==== Supplied data
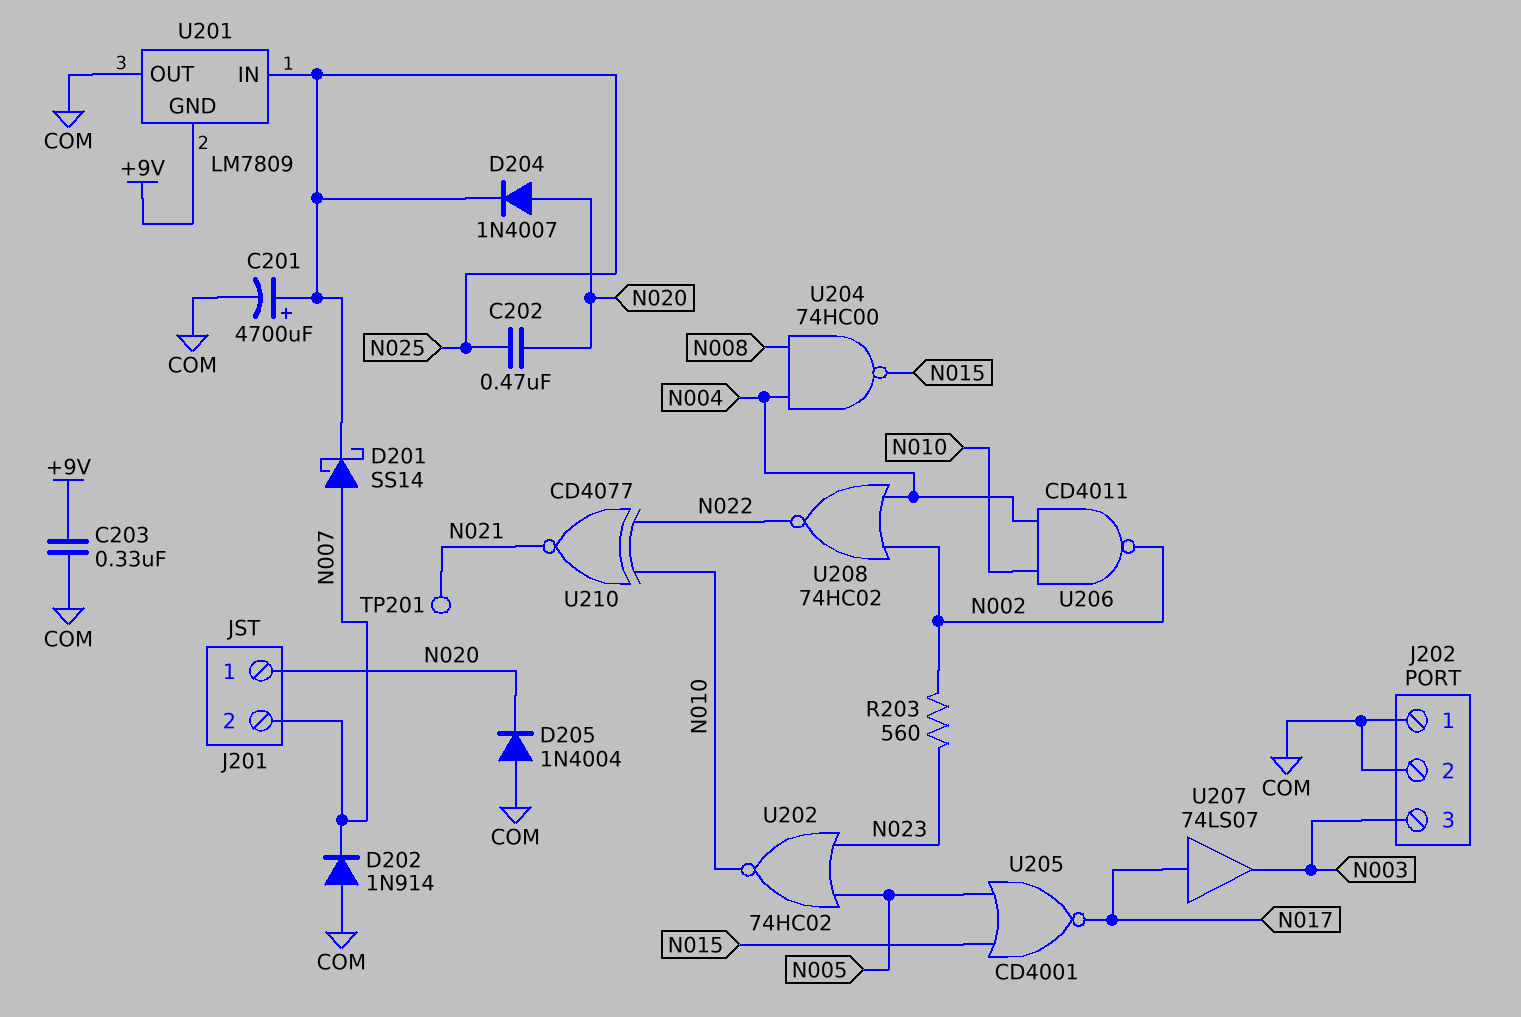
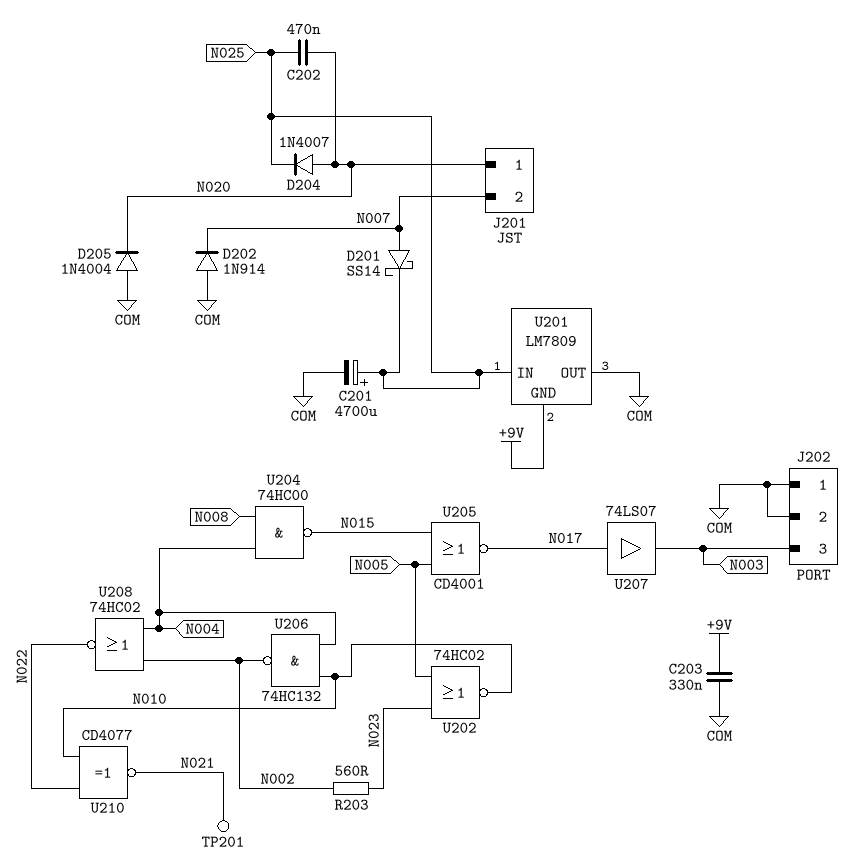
U206: NAND CD4011 (in N004, in N010, out N002) -> NAND 74HC132 (in N004, in N010, out N002)

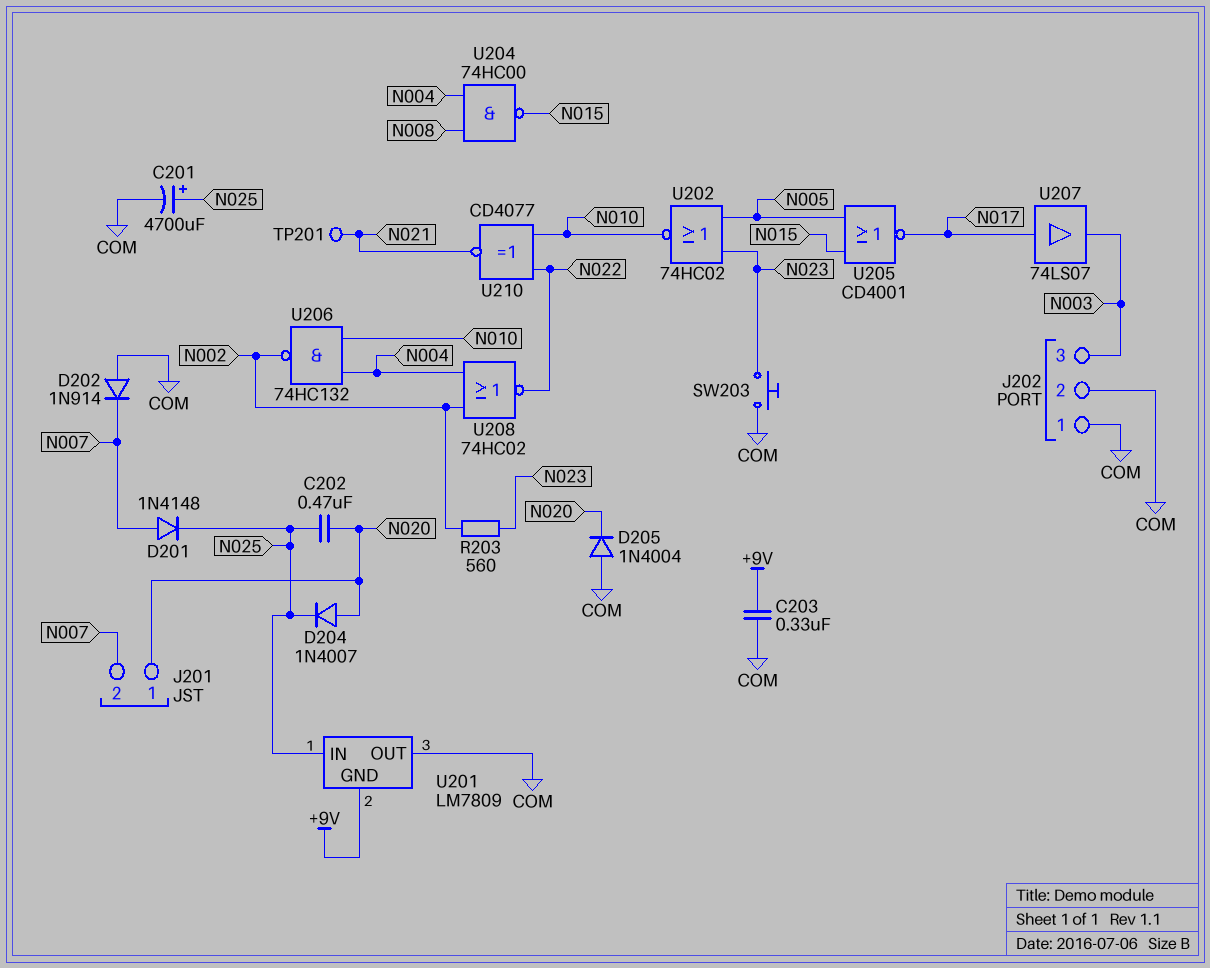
D201: schottky SS14 (A N007, K N025) -> diode 1N4148 (A N007, K N025)
SW203: none -> button (COM, N023)

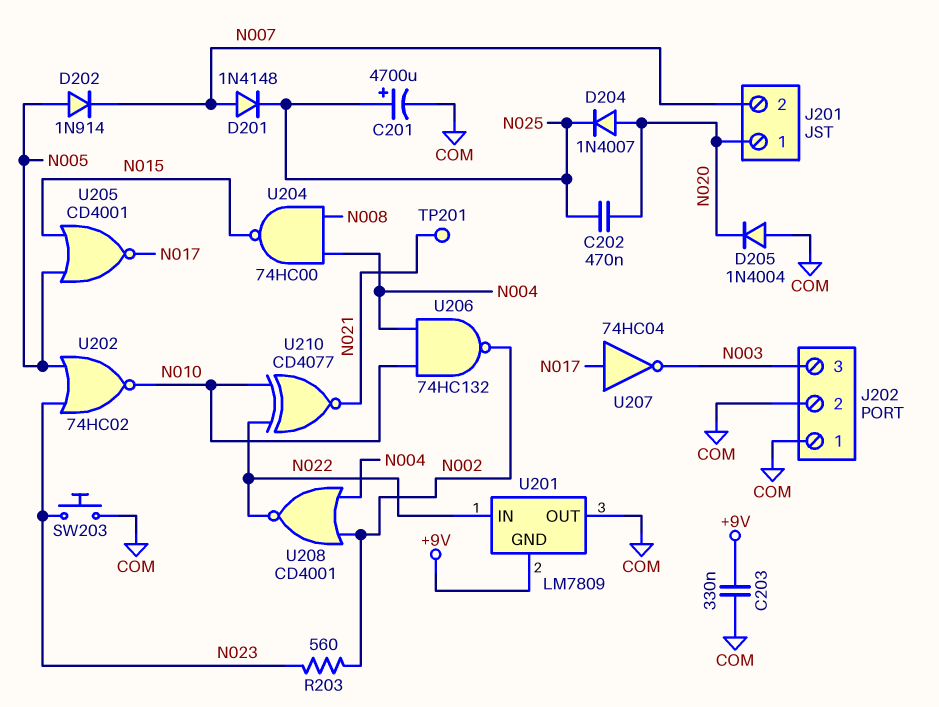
D202: diode 1N914 (A COM, K N007) -> diode 1N914 (A N005, K N007)
U201 pin IN: N025 -> N022
U207: buffer 74LS07 (in N017, out N003) -> NOT 74HC04 (in N017, out N003)
U208: NOR 74HC02 (in N002, in N004, out N022) -> NOR CD4001 (in N002, in N004, out N022)

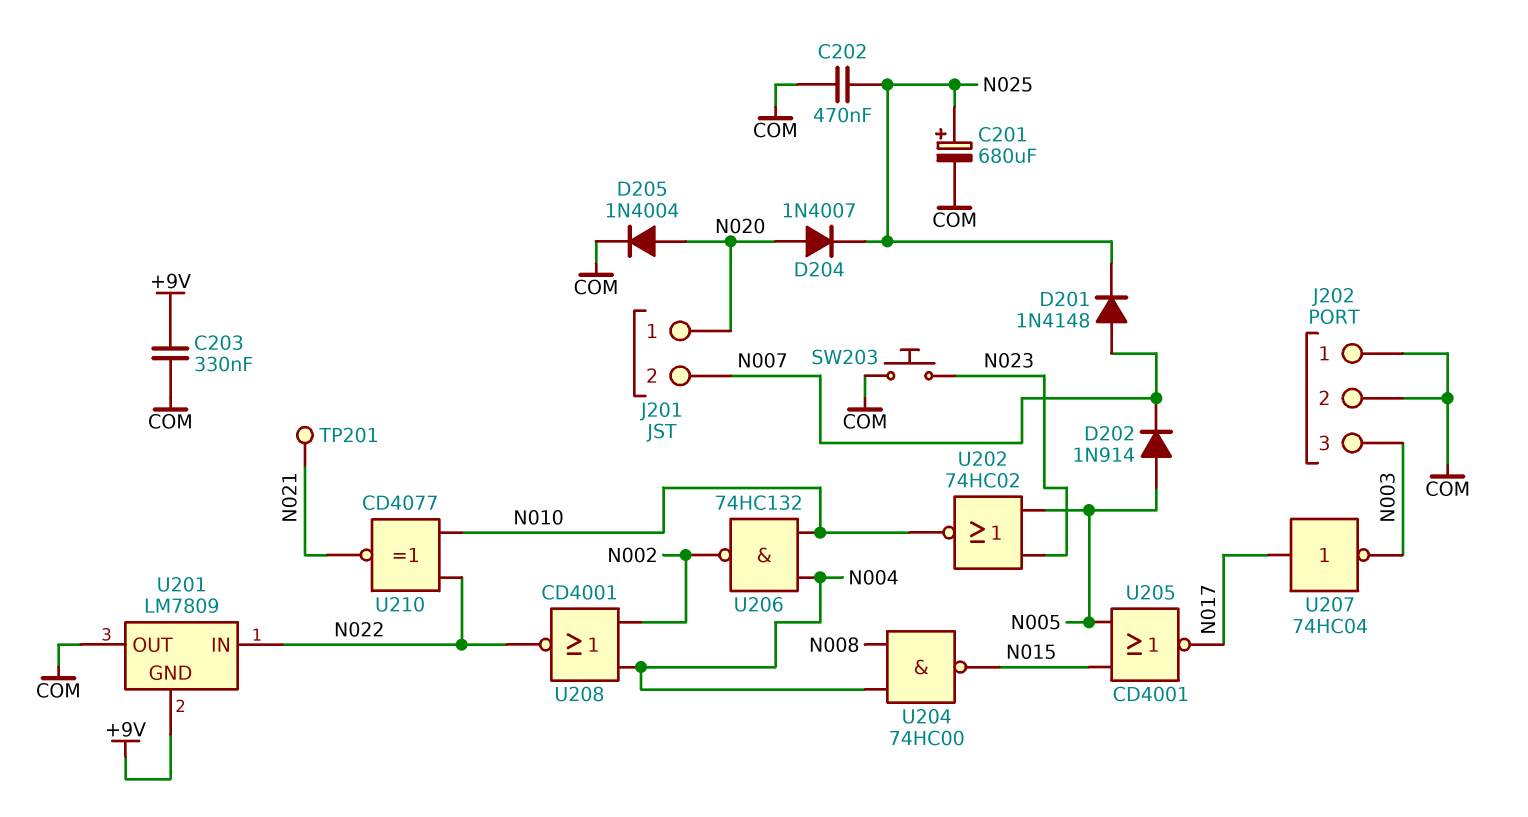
C201: 4700uF (plus N025, minus COM) -> 680uF (plus N025, minus COM)
C202: 470nF (N020, N025) -> 470nF (COM, N025)
D205: diode 1N4004 (A COM, K N020) -> diode 1N4004 (A N020, K COM)
R203: 560 (N002, N023) -> none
========
Instructions to follow:
Word for word, reproduce the listing above; no image should be carried over.

Answer to the problem:
U206: NAND CD4011 (in N004, in N010, out N002) -> NAND 74HC132 (in N004, in N010, out N002)

D201: schottky SS14 (A N007, K N025) -> diode 1N4148 (A N007, K N025)
SW203: none -> button (COM, N023)

D202: diode 1N914 (A COM, K N007) -> diode 1N914 (A N005, K N007)
U201 pin IN: N025 -> N022
U207: buffer 74LS07 (in N017, out N003) -> NOT 74HC04 (in N017, out N003)
U208: NOR 74HC02 (in N002, in N004, out N022) -> NOR CD4001 (in N002, in N004, out N022)

C201: 4700uF (plus N025, minus COM) -> 680uF (plus N025, minus COM)
C202: 470nF (N020, N025) -> 470nF (COM, N025)
D205: diode 1N4004 (A COM, K N020) -> diode 1N4004 (A N020, K COM)
R203: 560 (N002, N023) -> none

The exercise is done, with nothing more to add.